Input

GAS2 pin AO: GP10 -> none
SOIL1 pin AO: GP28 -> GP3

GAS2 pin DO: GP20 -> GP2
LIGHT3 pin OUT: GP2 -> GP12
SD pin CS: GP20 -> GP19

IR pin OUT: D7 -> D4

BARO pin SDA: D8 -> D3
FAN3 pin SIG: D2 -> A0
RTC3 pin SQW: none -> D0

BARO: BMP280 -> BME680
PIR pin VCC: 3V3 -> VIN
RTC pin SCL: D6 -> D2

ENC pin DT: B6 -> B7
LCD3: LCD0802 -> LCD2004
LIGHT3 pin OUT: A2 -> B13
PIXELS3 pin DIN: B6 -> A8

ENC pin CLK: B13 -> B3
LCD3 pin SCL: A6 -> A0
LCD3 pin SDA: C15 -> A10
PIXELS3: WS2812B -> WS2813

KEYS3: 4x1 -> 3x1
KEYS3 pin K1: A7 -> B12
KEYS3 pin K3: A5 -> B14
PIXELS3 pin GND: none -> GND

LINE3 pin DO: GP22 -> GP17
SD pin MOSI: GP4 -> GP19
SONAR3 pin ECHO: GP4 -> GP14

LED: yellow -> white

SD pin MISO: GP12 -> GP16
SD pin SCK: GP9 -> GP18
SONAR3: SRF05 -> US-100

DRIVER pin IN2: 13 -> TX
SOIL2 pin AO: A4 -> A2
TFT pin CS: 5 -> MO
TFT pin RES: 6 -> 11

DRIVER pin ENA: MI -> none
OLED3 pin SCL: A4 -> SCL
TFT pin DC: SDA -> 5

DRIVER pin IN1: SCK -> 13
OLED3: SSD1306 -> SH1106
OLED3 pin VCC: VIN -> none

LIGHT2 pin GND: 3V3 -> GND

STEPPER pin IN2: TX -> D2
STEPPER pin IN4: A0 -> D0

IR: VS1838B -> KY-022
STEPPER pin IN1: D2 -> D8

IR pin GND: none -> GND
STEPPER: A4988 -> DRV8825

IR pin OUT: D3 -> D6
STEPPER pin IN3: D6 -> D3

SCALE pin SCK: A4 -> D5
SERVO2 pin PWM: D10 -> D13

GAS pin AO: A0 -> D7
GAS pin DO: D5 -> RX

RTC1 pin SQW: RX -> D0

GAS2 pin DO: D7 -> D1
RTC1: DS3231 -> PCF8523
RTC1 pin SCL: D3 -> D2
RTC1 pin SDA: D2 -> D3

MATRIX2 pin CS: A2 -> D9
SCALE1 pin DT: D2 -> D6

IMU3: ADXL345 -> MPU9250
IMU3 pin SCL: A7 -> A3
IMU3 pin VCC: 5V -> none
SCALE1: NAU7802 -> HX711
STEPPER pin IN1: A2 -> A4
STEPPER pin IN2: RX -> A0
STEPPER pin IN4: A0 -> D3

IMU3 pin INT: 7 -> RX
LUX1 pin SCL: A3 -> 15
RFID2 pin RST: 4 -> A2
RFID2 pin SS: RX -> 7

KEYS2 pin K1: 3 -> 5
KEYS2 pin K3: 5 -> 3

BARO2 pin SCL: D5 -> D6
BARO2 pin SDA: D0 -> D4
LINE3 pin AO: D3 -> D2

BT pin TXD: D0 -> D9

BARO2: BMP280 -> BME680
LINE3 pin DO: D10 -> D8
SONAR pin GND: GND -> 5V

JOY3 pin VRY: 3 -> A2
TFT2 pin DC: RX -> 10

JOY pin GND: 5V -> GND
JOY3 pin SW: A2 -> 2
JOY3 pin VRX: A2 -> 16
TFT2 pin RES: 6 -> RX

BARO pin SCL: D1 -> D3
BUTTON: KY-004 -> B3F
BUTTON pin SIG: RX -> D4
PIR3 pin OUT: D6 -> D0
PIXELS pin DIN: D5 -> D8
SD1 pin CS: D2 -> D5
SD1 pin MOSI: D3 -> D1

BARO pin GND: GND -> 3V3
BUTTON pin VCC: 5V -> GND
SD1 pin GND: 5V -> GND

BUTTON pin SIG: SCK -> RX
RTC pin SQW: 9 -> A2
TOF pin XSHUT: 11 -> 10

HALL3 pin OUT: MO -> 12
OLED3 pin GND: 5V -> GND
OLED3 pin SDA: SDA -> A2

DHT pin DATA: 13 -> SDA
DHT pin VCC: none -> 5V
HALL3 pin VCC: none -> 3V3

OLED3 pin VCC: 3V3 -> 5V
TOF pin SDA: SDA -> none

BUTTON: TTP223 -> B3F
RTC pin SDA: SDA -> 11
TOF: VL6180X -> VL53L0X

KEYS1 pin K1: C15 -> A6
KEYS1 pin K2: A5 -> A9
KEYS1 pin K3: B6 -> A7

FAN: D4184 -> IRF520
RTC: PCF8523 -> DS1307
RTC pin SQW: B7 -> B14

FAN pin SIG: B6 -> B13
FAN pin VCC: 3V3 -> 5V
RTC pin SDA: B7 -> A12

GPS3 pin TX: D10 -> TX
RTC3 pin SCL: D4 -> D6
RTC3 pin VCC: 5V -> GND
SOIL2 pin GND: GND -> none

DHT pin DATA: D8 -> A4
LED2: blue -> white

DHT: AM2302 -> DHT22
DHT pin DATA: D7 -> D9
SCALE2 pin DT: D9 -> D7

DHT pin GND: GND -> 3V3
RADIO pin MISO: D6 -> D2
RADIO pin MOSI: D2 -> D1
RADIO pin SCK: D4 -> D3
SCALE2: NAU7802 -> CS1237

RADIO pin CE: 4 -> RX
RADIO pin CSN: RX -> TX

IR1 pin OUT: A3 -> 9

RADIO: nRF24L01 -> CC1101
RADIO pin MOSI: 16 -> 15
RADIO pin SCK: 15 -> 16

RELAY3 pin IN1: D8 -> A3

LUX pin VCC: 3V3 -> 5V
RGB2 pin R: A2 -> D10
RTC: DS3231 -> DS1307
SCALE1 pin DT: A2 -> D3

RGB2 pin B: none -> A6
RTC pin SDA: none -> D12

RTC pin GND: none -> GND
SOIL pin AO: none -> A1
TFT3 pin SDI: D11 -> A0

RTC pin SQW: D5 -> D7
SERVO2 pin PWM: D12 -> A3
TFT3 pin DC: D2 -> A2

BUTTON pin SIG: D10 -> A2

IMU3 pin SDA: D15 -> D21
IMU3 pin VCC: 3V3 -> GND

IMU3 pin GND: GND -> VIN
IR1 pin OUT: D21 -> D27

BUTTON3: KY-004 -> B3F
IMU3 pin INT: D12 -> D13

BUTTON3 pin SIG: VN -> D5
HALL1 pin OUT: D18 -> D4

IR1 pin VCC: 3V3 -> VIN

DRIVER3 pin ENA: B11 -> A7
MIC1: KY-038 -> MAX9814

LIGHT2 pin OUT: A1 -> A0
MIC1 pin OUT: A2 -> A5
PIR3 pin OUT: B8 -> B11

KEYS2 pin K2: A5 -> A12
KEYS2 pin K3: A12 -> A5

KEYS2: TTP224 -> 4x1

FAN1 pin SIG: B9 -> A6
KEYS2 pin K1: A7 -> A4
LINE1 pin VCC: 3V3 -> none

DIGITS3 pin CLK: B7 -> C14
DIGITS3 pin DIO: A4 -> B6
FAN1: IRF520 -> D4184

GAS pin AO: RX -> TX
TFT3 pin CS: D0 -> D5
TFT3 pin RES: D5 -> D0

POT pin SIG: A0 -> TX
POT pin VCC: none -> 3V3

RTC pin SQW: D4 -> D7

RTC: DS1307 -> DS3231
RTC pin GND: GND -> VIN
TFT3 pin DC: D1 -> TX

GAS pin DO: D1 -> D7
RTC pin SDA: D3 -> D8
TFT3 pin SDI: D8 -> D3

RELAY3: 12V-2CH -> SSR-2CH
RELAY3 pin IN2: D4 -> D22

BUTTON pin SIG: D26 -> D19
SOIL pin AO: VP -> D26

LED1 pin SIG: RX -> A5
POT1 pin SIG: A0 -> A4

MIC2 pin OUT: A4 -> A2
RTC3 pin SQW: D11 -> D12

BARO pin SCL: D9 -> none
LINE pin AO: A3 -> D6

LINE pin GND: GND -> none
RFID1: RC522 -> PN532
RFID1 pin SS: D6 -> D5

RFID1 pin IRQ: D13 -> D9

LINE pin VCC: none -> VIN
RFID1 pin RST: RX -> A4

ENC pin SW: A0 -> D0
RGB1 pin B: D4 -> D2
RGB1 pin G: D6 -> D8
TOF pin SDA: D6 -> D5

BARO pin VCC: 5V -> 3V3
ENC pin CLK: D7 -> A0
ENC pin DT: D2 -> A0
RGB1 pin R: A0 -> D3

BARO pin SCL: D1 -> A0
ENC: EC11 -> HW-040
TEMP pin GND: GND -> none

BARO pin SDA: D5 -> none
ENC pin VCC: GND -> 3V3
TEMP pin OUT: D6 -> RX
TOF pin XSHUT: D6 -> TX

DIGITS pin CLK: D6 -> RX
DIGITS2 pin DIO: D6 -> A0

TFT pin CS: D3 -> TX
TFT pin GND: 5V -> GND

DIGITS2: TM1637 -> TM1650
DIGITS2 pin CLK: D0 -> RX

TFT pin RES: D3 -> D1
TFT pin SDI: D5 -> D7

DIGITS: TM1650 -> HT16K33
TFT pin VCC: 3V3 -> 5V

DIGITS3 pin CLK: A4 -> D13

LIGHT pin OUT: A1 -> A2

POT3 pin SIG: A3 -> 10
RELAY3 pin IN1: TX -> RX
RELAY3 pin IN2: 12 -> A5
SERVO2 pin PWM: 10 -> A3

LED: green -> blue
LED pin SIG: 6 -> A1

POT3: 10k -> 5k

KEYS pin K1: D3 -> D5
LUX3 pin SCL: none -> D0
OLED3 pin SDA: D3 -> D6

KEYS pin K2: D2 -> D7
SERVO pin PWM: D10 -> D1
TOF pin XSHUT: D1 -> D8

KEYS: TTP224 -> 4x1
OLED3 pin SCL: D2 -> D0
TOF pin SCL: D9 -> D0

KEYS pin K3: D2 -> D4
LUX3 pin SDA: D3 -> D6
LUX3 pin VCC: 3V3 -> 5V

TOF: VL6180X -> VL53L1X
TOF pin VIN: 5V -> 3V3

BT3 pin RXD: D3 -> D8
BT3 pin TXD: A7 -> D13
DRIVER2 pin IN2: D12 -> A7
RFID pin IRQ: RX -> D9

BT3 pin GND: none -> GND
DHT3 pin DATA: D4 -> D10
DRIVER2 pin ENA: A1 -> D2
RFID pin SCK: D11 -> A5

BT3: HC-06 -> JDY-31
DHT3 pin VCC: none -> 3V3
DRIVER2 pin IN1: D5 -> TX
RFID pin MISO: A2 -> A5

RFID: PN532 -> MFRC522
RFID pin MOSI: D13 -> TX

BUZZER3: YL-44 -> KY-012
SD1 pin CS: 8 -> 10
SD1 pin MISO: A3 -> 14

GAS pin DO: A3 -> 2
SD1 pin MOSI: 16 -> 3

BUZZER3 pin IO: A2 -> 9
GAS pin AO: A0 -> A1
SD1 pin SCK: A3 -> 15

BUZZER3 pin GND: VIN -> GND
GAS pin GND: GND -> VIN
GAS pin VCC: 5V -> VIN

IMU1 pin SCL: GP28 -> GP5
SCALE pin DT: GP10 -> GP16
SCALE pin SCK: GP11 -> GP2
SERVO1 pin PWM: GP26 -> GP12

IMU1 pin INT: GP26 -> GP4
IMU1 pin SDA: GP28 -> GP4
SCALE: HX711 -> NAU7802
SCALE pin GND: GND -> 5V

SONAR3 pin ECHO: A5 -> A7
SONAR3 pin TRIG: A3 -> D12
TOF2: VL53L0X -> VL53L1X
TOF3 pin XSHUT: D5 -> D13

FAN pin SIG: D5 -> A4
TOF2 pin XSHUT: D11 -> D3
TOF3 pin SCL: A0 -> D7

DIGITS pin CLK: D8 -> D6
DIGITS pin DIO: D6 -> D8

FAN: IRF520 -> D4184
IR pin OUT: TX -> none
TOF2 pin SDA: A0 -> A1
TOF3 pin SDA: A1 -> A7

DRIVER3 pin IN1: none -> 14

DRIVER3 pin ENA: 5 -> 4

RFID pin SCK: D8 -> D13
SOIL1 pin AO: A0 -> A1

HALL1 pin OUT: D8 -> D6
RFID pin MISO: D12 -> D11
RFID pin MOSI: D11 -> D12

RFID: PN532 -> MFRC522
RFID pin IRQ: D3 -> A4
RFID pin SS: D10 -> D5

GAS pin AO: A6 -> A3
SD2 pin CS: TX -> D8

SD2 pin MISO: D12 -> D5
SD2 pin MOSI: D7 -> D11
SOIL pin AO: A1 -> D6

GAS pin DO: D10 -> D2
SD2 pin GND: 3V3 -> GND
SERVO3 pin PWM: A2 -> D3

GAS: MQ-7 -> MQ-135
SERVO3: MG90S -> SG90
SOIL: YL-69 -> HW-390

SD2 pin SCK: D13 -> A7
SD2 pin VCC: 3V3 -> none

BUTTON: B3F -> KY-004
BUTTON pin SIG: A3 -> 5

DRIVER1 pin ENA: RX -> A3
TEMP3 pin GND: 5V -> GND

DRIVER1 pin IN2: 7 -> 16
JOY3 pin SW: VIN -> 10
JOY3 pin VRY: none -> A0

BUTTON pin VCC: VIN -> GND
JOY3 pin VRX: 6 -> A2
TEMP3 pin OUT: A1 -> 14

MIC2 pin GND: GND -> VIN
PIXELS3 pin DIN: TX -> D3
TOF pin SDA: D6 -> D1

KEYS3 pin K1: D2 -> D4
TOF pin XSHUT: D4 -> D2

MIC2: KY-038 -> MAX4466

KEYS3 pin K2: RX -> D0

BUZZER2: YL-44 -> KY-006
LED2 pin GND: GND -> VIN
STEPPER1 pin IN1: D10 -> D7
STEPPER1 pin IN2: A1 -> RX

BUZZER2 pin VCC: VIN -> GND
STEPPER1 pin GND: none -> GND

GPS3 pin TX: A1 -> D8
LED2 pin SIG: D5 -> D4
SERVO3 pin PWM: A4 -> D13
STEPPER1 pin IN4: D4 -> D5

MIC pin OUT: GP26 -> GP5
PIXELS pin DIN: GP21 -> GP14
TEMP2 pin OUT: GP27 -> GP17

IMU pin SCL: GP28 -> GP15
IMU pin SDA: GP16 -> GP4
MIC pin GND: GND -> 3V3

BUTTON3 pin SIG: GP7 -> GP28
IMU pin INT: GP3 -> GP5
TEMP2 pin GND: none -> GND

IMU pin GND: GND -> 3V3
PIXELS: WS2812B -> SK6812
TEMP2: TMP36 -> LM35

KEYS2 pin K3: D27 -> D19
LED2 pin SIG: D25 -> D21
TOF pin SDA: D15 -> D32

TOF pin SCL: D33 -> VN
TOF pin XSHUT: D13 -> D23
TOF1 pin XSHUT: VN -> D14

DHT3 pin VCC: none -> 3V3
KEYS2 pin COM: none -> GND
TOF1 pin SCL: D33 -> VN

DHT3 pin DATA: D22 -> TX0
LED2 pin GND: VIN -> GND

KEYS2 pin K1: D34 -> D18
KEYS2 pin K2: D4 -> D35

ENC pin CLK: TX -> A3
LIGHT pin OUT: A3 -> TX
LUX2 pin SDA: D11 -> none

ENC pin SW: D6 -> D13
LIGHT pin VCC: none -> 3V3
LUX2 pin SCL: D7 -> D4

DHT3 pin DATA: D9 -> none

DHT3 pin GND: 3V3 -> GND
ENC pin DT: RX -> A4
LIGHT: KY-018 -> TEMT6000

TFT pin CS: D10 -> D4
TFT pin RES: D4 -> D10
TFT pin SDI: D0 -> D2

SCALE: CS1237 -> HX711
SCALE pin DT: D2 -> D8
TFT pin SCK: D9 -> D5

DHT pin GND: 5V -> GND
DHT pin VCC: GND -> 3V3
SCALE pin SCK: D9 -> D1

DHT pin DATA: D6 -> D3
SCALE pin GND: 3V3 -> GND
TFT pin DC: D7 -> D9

Brief
Exactly as they appear, retype the lines from the start of the records through the line containing "SD1 pin GND: 5V -> GND".

Task solution
GAS2 pin AO: GP10 -> none
SOIL1 pin AO: GP28 -> GP3

GAS2 pin DO: GP20 -> GP2
LIGHT3 pin OUT: GP2 -> GP12
SD pin CS: GP20 -> GP19

IR pin OUT: D7 -> D4

BARO pin SDA: D8 -> D3
FAN3 pin SIG: D2 -> A0
RTC3 pin SQW: none -> D0

BARO: BMP280 -> BME680
PIR pin VCC: 3V3 -> VIN
RTC pin SCL: D6 -> D2

ENC pin DT: B6 -> B7
LCD3: LCD0802 -> LCD2004
LIGHT3 pin OUT: A2 -> B13
PIXELS3 pin DIN: B6 -> A8

ENC pin CLK: B13 -> B3
LCD3 pin SCL: A6 -> A0
LCD3 pin SDA: C15 -> A10
PIXELS3: WS2812B -> WS2813

KEYS3: 4x1 -> 3x1
KEYS3 pin K1: A7 -> B12
KEYS3 pin K3: A5 -> B14
PIXELS3 pin GND: none -> GND

LINE3 pin DO: GP22 -> GP17
SD pin MOSI: GP4 -> GP19
SONAR3 pin ECHO: GP4 -> GP14

LED: yellow -> white

SD pin MISO: GP12 -> GP16
SD pin SCK: GP9 -> GP18
SONAR3: SRF05 -> US-100

DRIVER pin IN2: 13 -> TX
SOIL2 pin AO: A4 -> A2
TFT pin CS: 5 -> MO
TFT pin RES: 6 -> 11

DRIVER pin ENA: MI -> none
OLED3 pin SCL: A4 -> SCL
TFT pin DC: SDA -> 5

DRIVER pin IN1: SCK -> 13
OLED3: SSD1306 -> SH1106
OLED3 pin VCC: VIN -> none

LIGHT2 pin GND: 3V3 -> GND

STEPPER pin IN2: TX -> D2
STEPPER pin IN4: A0 -> D0

IR: VS1838B -> KY-022
STEPPER pin IN1: D2 -> D8

IR pin GND: none -> GND
STEPPER: A4988 -> DRV8825

IR pin OUT: D3 -> D6
STEPPER pin IN3: D6 -> D3

SCALE pin SCK: A4 -> D5
SERVO2 pin PWM: D10 -> D13

GAS pin AO: A0 -> D7
GAS pin DO: D5 -> RX

RTC1 pin SQW: RX -> D0

GAS2 pin DO: D7 -> D1
RTC1: DS3231 -> PCF8523
RTC1 pin SCL: D3 -> D2
RTC1 pin SDA: D2 -> D3

MATRIX2 pin CS: A2 -> D9
SCALE1 pin DT: D2 -> D6

IMU3: ADXL345 -> MPU9250
IMU3 pin SCL: A7 -> A3
IMU3 pin VCC: 5V -> none
SCALE1: NAU7802 -> HX711
STEPPER pin IN1: A2 -> A4
STEPPER pin IN2: RX -> A0
STEPPER pin IN4: A0 -> D3

IMU3 pin INT: 7 -> RX
LUX1 pin SCL: A3 -> 15
RFID2 pin RST: 4 -> A2
RFID2 pin SS: RX -> 7

KEYS2 pin K1: 3 -> 5
KEYS2 pin K3: 5 -> 3

BARO2 pin SCL: D5 -> D6
BARO2 pin SDA: D0 -> D4
LINE3 pin AO: D3 -> D2

BT pin TXD: D0 -> D9

BARO2: BMP280 -> BME680
LINE3 pin DO: D10 -> D8
SONAR pin GND: GND -> 5V

JOY3 pin VRY: 3 -> A2
TFT2 pin DC: RX -> 10

JOY pin GND: 5V -> GND
JOY3 pin SW: A2 -> 2
JOY3 pin VRX: A2 -> 16
TFT2 pin RES: 6 -> RX

BARO pin SCL: D1 -> D3
BUTTON: KY-004 -> B3F
BUTTON pin SIG: RX -> D4
PIR3 pin OUT: D6 -> D0
PIXELS pin DIN: D5 -> D8
SD1 pin CS: D2 -> D5
SD1 pin MOSI: D3 -> D1

BARO pin GND: GND -> 3V3
BUTTON pin VCC: 5V -> GND
SD1 pin GND: 5V -> GND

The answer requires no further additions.